• **RECORDS**
- Opening Delimiter -
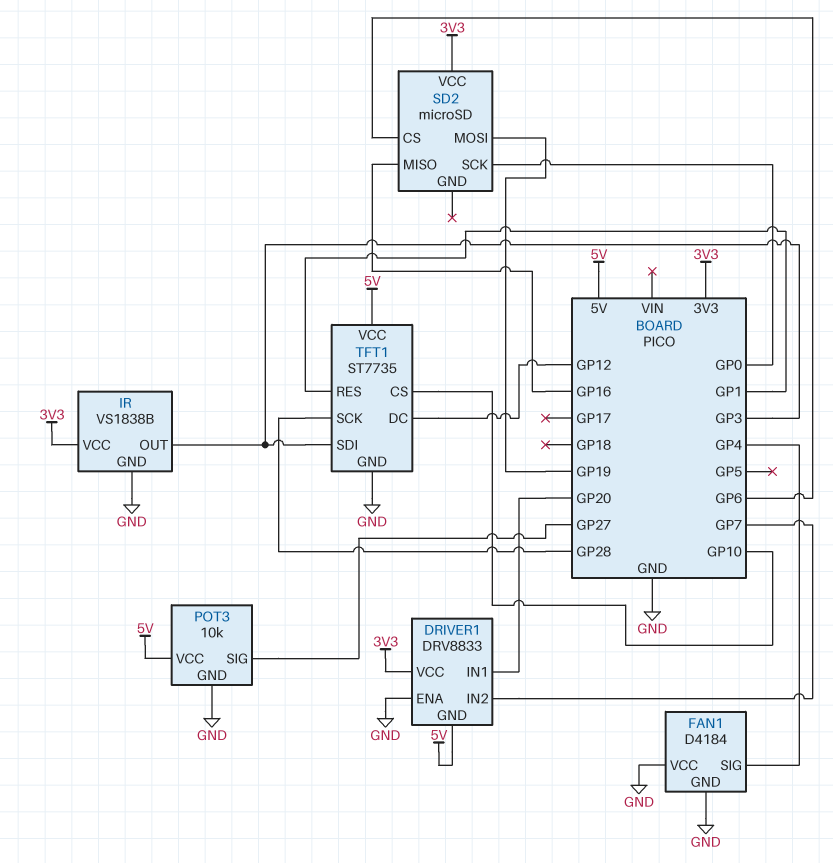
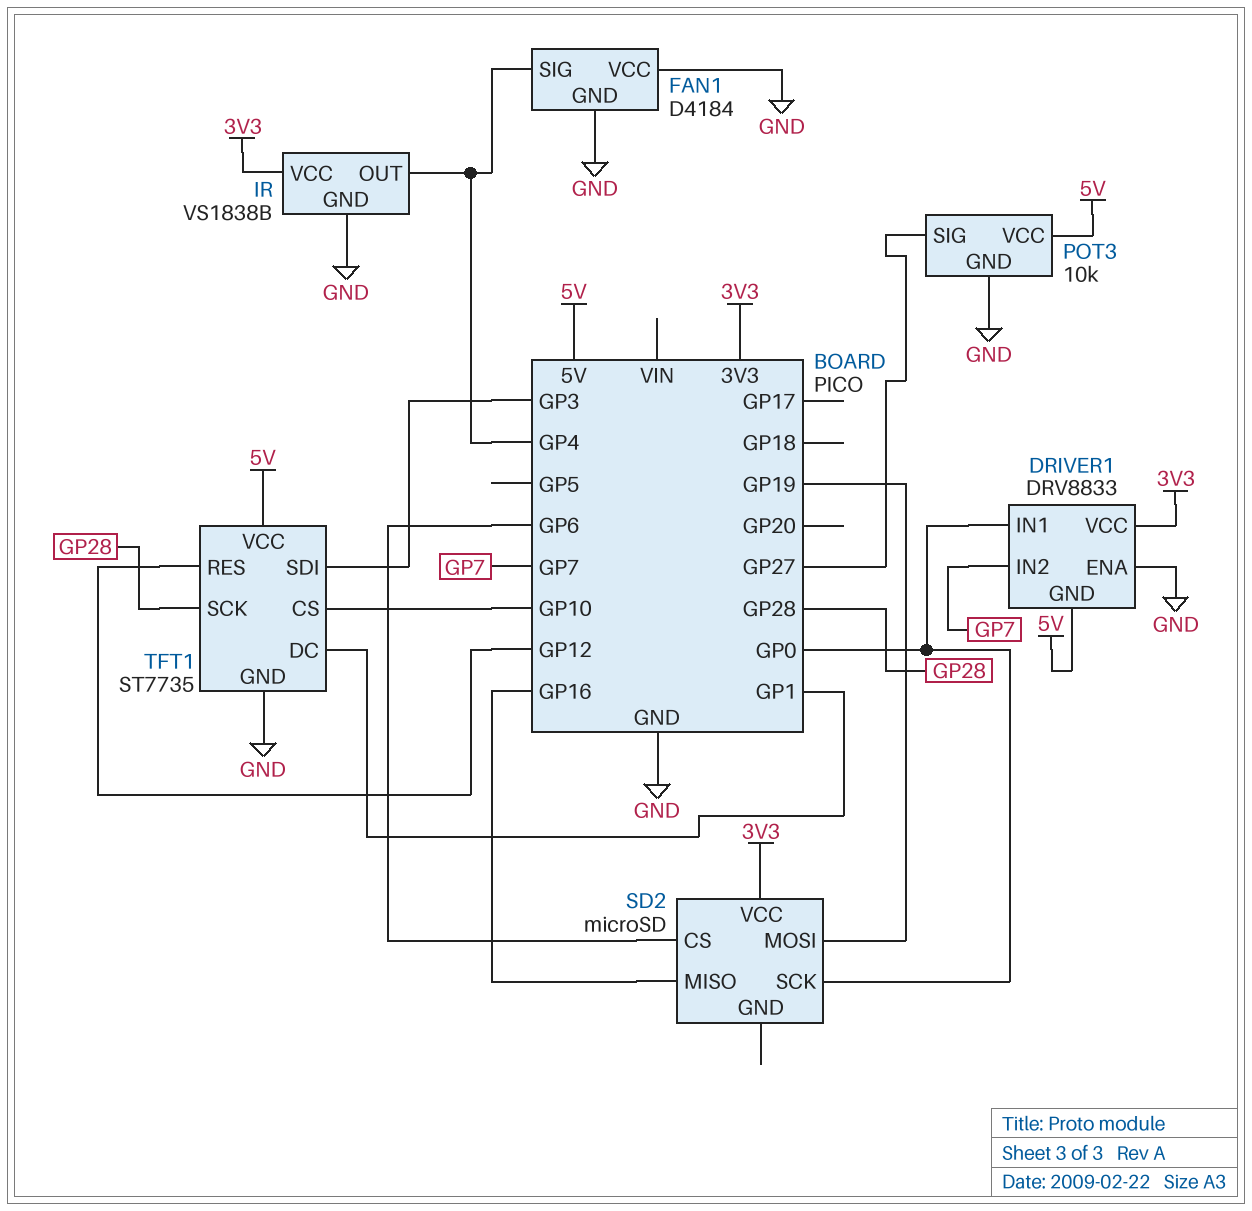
DRIVER1 pin IN1: GP20 -> GP0
IR pin OUT: GP3 -> GP4
TFT1 pin DC: GP12 -> GP1
TFT1 pin RES: GP1 -> GP12

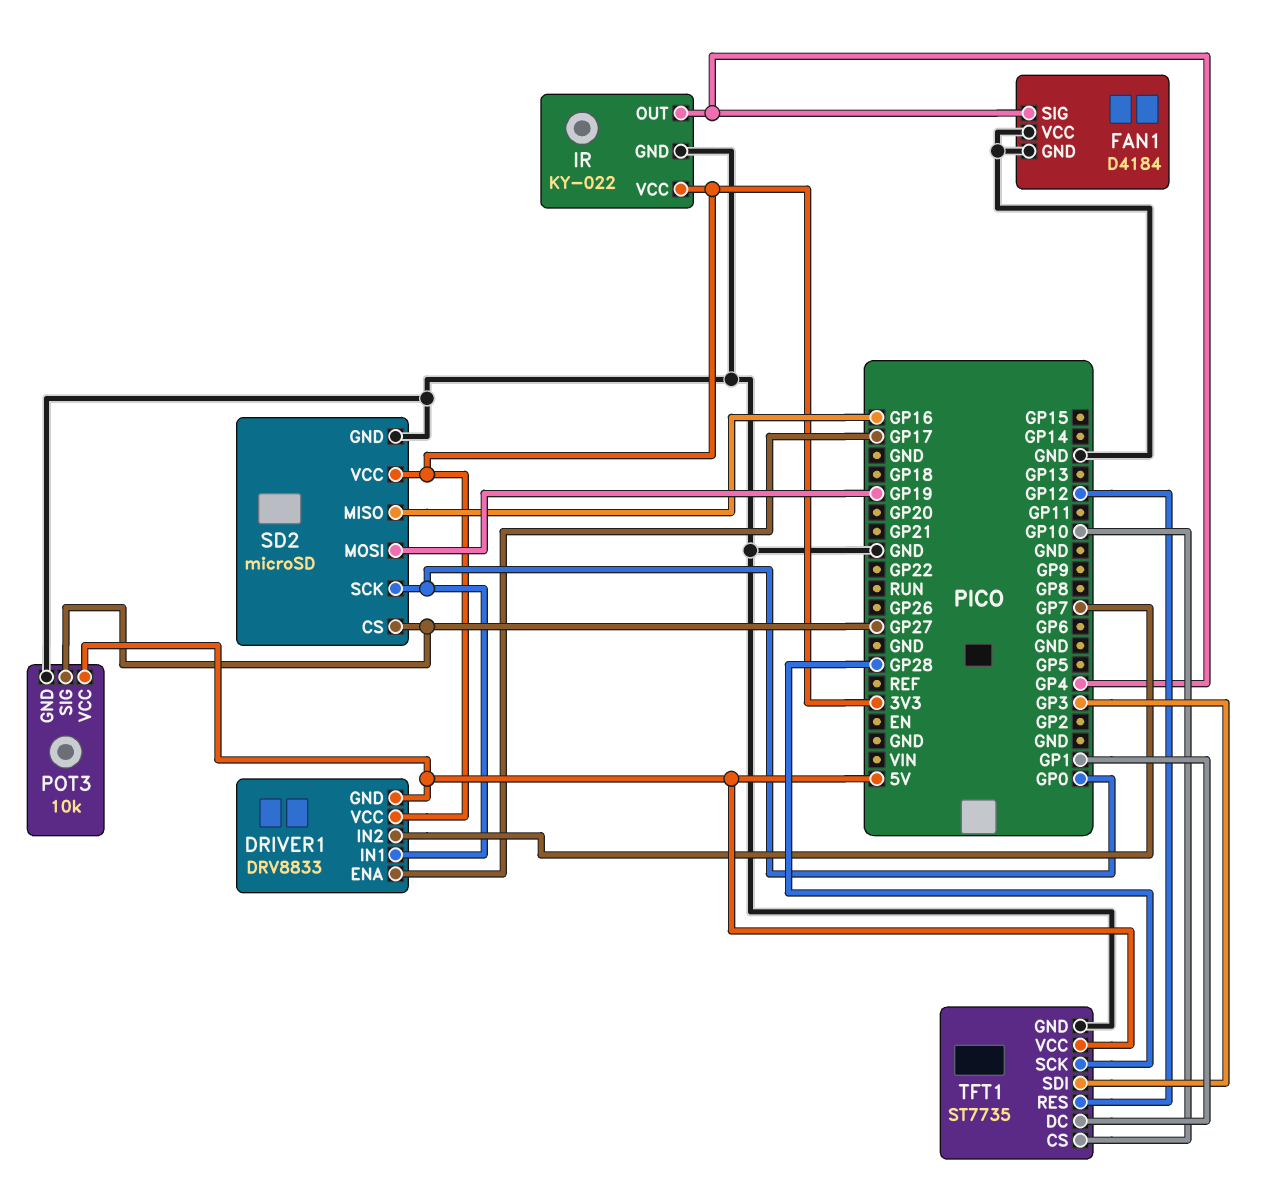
DRIVER1 pin ENA: GND -> GP17
IR: VS1838B -> KY-022
SD2 pin CS: GP6 -> GP27
SD2 pin GND: none -> GND

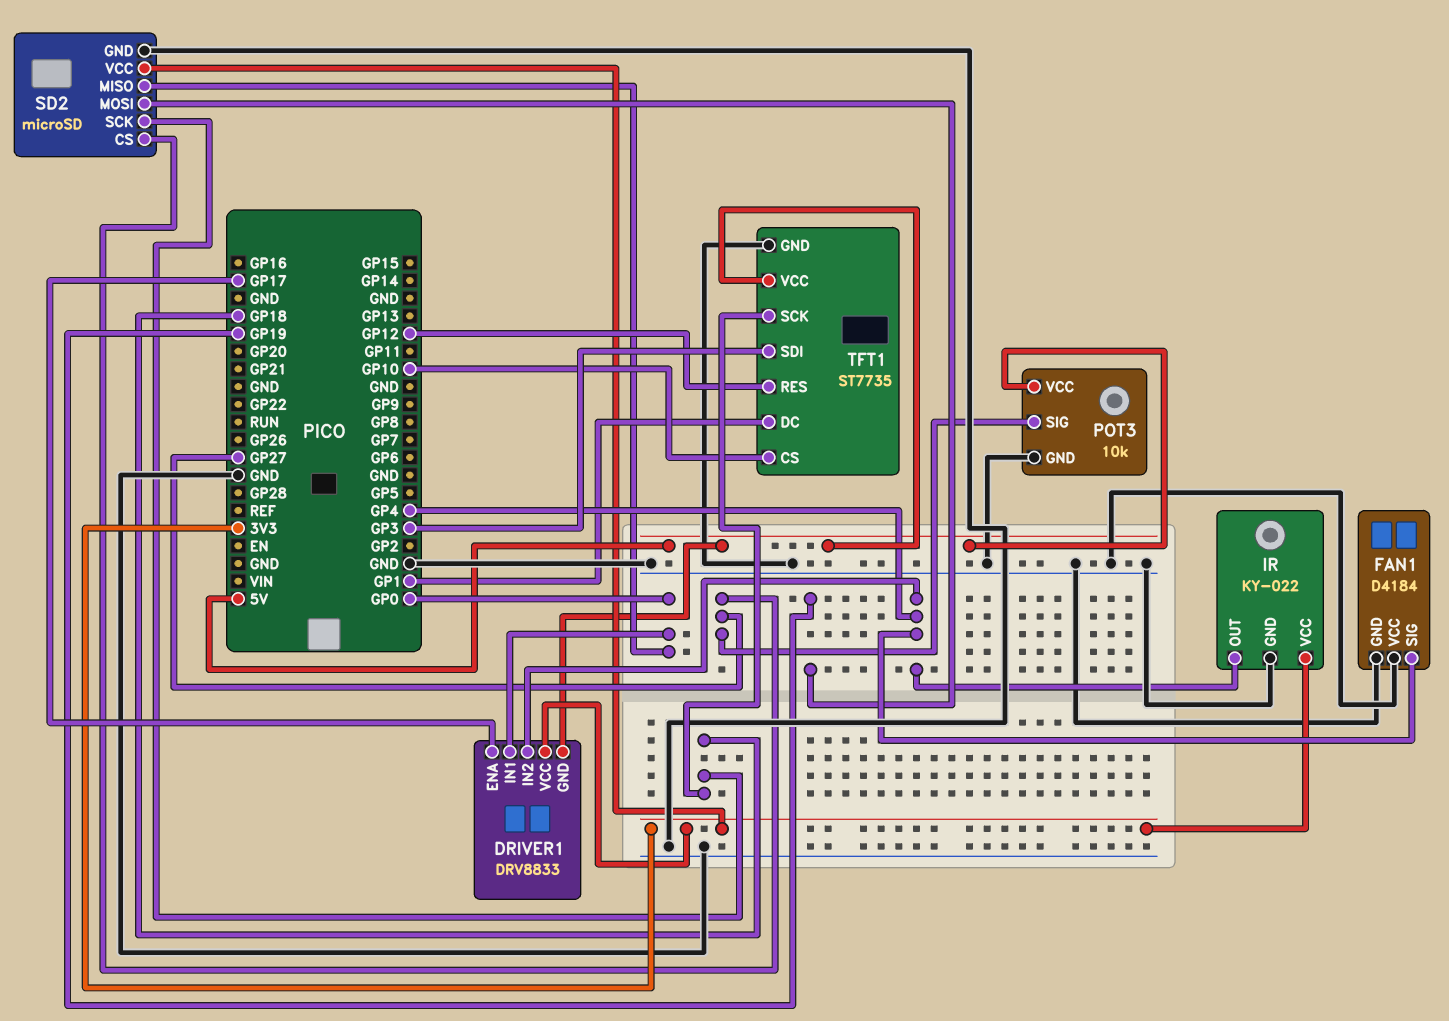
DRIVER1 pin IN2: GP7 -> GP4
SD2 pin MISO: GP16 -> GP0
SD2 pin SCK: GP0 -> GP18
TFT1 pin SCK: GP28 -> GP18

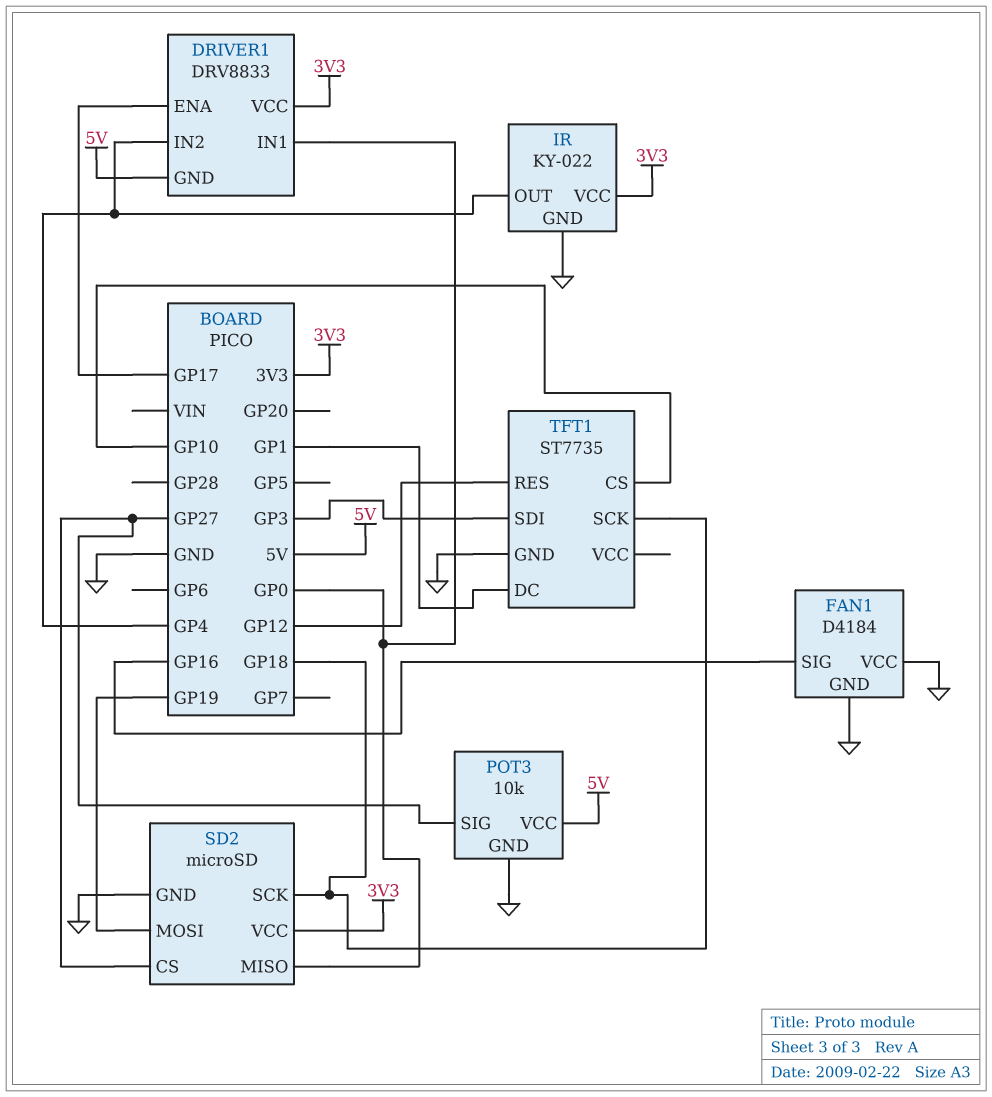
FAN1 pin SIG: GP4 -> GP16
TFT1 pin VCC: 5V -> none

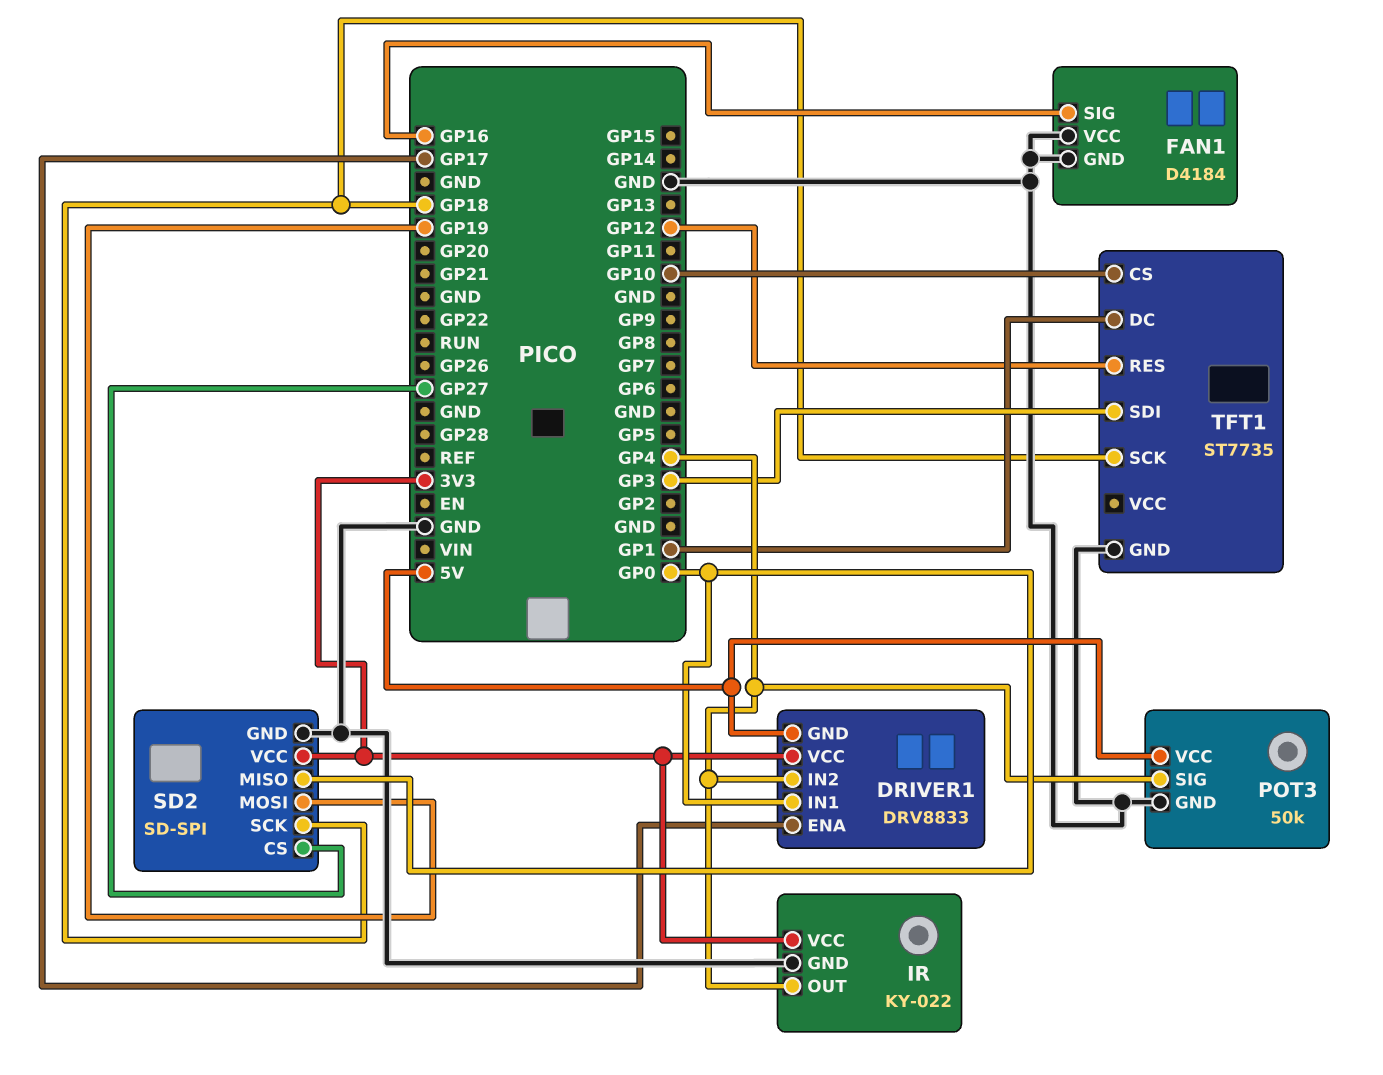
POT3: 10k -> 50k
POT3 pin SIG: GP27 -> GP4
SD2: microSD -> SD-SPI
- Closing Delimiter -
• **WHAT TO DO**
Copy out all of the material exactly as written, without its pictures.

• **WRITTEN SOLUTION**
DRIVER1 pin IN1: GP20 -> GP0
IR pin OUT: GP3 -> GP4
TFT1 pin DC: GP12 -> GP1
TFT1 pin RES: GP1 -> GP12

DRIVER1 pin ENA: GND -> GP17
IR: VS1838B -> KY-022
SD2 pin CS: GP6 -> GP27
SD2 pin GND: none -> GND

DRIVER1 pin IN2: GP7 -> GP4
SD2 pin MISO: GP16 -> GP0
SD2 pin SCK: GP0 -> GP18
TFT1 pin SCK: GP28 -> GP18

FAN1 pin SIG: GP4 -> GP16
TFT1 pin VCC: 5V -> none

POT3: 10k -> 50k
POT3 pin SIG: GP27 -> GP4
SD2: microSD -> SD-SPI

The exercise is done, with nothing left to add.